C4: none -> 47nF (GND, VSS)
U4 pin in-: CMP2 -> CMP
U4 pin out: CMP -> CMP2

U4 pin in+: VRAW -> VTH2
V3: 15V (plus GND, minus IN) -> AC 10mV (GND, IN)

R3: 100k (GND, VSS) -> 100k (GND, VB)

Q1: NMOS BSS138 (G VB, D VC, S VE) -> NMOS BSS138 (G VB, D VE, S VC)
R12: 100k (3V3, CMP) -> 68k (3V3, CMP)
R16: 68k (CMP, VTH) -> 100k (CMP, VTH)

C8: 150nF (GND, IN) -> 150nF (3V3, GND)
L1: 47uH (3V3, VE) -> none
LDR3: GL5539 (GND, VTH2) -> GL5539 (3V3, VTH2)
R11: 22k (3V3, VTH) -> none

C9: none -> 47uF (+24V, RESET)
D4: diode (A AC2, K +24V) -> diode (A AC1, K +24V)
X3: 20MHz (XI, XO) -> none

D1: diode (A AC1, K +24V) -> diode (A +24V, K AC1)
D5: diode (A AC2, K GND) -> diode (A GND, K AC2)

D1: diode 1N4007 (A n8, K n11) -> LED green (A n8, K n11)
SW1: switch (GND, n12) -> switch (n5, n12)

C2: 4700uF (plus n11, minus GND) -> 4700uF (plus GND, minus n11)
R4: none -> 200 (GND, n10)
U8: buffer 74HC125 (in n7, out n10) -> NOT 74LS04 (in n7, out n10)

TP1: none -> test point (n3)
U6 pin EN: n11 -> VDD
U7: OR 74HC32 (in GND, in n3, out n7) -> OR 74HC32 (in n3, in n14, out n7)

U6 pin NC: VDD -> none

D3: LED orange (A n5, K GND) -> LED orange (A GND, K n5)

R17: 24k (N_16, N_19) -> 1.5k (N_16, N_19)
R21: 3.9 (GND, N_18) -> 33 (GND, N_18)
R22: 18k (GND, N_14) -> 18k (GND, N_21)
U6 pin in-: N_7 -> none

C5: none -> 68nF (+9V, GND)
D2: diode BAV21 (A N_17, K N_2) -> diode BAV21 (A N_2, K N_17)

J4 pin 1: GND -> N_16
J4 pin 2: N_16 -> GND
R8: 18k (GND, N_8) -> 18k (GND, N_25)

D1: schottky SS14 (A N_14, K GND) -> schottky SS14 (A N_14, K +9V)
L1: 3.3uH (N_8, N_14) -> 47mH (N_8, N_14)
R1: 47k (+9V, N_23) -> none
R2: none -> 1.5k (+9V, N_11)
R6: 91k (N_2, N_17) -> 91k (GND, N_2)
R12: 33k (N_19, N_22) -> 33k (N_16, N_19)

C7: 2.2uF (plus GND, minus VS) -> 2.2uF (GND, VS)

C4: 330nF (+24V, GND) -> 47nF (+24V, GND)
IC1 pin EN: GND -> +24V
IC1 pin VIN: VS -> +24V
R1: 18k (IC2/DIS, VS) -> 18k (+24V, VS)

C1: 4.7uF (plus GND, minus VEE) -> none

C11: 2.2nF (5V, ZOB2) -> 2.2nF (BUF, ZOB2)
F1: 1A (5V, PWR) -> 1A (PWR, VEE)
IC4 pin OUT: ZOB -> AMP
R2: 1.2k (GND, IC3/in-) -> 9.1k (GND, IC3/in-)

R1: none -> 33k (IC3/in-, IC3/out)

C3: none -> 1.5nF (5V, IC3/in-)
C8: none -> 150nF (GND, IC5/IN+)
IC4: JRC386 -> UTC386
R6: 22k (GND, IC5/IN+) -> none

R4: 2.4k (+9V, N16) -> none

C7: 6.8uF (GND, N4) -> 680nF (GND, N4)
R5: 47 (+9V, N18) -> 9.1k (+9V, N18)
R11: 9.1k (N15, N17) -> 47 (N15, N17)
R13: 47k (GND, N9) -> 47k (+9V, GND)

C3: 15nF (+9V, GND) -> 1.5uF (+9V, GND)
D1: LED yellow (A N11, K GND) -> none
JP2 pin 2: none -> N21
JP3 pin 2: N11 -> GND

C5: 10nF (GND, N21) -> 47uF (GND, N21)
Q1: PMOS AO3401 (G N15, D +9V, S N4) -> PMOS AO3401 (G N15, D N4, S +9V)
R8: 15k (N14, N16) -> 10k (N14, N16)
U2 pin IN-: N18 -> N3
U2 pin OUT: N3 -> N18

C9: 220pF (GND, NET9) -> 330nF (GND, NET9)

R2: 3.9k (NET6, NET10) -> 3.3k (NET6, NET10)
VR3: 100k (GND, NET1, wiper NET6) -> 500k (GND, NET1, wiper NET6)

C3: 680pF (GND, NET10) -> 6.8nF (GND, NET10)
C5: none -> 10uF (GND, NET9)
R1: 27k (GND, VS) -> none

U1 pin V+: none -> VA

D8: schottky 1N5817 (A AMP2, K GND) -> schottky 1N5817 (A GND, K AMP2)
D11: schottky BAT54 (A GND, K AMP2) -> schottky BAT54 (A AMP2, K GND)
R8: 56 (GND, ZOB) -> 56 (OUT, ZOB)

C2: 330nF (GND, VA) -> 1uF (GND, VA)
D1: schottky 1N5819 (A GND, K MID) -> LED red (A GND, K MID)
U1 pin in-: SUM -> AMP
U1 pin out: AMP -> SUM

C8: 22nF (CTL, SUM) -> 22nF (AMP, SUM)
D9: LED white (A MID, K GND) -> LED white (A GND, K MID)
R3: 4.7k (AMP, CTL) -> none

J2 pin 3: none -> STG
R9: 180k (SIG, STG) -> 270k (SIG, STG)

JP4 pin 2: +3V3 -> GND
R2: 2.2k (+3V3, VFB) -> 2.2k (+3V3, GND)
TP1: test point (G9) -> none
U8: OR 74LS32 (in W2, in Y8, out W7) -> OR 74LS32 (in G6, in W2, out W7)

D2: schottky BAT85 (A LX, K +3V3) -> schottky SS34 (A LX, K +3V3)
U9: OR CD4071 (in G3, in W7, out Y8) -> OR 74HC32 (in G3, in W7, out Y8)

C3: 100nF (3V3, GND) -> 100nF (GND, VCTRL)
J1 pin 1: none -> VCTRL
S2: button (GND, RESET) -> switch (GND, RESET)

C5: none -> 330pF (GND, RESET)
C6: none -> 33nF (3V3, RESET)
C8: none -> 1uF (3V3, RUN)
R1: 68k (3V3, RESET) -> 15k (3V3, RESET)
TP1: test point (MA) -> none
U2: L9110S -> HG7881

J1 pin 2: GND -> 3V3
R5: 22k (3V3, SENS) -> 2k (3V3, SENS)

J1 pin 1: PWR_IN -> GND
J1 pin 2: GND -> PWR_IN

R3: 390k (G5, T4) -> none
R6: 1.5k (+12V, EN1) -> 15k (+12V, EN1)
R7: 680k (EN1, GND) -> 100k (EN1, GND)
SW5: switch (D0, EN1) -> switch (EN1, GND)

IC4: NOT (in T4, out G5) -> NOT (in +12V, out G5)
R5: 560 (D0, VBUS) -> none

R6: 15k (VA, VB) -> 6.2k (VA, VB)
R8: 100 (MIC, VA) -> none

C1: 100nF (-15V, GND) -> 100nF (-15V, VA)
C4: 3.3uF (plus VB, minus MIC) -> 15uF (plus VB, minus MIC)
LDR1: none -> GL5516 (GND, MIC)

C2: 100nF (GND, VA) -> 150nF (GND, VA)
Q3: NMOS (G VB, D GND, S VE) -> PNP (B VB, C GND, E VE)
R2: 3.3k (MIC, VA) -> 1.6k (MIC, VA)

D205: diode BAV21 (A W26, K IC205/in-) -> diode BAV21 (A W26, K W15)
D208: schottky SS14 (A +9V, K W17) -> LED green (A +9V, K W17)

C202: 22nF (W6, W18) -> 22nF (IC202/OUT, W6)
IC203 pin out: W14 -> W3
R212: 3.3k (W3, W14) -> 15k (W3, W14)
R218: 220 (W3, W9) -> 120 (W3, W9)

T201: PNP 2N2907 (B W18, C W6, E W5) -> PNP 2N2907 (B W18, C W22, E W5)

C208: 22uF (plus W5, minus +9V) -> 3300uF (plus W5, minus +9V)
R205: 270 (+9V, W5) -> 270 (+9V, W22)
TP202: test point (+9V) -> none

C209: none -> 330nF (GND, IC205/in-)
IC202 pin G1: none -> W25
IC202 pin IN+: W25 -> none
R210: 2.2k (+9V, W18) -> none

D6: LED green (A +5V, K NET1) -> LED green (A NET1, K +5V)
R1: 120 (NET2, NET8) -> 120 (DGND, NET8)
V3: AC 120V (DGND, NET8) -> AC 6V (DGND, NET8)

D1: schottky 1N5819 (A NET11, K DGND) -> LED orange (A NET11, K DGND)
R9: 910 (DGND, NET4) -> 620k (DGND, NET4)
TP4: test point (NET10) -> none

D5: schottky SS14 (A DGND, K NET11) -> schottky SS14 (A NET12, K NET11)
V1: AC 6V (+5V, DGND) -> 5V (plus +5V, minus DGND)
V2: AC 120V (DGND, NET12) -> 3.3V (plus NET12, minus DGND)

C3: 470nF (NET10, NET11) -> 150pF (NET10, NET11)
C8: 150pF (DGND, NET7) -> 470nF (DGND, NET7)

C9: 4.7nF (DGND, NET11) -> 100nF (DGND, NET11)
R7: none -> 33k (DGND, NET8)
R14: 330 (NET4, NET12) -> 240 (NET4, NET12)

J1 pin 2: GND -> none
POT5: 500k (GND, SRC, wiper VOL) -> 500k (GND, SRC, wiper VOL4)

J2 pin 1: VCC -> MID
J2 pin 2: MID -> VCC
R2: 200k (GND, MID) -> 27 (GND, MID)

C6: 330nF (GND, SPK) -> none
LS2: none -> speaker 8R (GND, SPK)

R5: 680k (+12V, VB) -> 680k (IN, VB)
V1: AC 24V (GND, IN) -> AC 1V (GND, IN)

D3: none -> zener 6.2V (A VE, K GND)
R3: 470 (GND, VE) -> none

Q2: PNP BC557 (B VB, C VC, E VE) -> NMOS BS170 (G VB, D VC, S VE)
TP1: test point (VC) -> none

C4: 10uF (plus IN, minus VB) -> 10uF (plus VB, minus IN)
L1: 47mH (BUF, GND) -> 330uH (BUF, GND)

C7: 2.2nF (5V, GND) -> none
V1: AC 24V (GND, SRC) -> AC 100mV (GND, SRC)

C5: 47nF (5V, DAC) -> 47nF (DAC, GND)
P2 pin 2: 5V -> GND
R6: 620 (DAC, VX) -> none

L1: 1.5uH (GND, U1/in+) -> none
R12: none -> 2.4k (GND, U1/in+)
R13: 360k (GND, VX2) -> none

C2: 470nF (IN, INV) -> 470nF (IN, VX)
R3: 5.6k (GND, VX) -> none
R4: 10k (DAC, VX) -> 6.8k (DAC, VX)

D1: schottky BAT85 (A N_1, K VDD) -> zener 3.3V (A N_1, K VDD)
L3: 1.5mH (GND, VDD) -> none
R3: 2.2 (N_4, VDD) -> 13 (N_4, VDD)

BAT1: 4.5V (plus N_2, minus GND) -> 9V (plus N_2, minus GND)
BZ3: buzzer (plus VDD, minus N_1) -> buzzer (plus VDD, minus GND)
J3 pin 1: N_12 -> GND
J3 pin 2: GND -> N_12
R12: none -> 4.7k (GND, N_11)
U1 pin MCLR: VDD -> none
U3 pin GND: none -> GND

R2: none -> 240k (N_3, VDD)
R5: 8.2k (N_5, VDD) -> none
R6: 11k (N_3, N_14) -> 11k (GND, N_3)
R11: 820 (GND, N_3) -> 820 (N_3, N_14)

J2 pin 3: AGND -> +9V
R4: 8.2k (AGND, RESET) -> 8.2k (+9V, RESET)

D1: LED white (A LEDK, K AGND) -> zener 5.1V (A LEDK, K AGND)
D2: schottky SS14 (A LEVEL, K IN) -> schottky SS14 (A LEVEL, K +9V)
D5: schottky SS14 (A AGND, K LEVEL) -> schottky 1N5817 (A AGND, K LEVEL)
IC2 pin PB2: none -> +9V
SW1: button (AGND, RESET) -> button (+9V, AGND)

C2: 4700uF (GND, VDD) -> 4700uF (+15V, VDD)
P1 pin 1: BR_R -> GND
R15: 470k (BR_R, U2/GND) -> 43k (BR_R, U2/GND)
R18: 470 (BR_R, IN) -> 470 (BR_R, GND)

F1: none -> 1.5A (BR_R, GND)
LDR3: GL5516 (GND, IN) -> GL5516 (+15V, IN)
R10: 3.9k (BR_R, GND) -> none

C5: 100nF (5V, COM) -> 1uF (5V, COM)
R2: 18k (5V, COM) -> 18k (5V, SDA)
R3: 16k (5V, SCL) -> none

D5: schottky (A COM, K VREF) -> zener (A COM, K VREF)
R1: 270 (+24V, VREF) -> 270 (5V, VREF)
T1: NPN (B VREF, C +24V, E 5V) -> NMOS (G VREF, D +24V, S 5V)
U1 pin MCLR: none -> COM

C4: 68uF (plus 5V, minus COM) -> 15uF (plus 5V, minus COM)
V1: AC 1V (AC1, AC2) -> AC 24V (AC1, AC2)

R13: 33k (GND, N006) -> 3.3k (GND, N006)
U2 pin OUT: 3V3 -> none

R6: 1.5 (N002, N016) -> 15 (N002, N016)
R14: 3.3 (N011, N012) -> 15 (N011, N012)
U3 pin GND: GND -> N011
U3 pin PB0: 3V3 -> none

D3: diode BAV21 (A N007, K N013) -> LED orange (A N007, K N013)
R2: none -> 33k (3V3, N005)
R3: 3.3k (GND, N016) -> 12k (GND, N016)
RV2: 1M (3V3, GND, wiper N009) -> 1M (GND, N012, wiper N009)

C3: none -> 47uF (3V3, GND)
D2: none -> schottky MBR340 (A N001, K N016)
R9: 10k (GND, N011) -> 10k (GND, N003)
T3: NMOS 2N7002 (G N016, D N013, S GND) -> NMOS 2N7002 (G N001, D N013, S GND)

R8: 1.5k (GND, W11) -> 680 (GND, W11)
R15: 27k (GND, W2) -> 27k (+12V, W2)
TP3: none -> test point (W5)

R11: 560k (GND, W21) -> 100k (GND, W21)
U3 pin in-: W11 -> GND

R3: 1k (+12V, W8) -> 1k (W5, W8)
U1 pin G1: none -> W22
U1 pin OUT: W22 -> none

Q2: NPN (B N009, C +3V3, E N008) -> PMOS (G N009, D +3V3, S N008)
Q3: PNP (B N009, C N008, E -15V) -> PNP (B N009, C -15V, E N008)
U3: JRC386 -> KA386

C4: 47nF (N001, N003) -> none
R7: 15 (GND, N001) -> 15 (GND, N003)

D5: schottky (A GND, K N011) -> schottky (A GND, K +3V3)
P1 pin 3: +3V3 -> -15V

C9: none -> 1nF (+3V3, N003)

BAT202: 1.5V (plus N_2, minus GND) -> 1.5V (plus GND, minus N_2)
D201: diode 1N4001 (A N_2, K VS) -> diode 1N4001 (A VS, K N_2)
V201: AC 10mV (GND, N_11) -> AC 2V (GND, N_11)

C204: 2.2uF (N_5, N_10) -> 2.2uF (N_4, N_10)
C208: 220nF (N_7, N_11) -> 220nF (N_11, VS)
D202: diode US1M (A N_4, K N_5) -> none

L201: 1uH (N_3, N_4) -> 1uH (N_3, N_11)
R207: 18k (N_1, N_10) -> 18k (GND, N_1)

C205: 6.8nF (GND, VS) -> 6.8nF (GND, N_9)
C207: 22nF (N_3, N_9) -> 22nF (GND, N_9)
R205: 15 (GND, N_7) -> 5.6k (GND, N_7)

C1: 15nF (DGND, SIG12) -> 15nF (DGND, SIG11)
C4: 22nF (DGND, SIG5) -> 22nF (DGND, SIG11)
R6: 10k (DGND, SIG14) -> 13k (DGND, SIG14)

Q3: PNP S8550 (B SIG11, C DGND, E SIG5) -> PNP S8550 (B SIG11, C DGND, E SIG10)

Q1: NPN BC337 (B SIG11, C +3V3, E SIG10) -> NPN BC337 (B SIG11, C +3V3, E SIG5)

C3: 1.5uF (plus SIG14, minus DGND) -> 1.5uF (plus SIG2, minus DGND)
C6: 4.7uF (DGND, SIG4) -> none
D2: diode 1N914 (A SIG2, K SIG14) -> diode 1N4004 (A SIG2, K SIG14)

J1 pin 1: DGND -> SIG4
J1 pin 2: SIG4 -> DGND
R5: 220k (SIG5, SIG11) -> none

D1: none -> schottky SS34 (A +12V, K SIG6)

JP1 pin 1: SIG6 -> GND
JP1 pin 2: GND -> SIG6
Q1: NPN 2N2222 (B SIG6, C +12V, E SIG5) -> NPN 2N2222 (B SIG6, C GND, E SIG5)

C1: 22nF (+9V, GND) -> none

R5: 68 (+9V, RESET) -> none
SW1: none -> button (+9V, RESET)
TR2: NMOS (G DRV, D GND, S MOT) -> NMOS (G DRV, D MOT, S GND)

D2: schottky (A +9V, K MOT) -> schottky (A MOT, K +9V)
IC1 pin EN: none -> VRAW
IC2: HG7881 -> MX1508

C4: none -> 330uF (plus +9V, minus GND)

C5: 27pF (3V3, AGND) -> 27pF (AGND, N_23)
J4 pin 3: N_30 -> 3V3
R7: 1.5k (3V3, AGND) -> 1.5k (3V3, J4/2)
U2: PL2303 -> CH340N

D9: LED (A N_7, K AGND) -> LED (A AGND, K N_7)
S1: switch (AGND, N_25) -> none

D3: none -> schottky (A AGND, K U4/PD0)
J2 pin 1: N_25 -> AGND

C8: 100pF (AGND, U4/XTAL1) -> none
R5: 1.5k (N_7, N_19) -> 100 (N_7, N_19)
# # # #
_Your assignment_. Count the lines above in which the string "white" occurs, and write the number with no other text.

_Exercise answer_. 2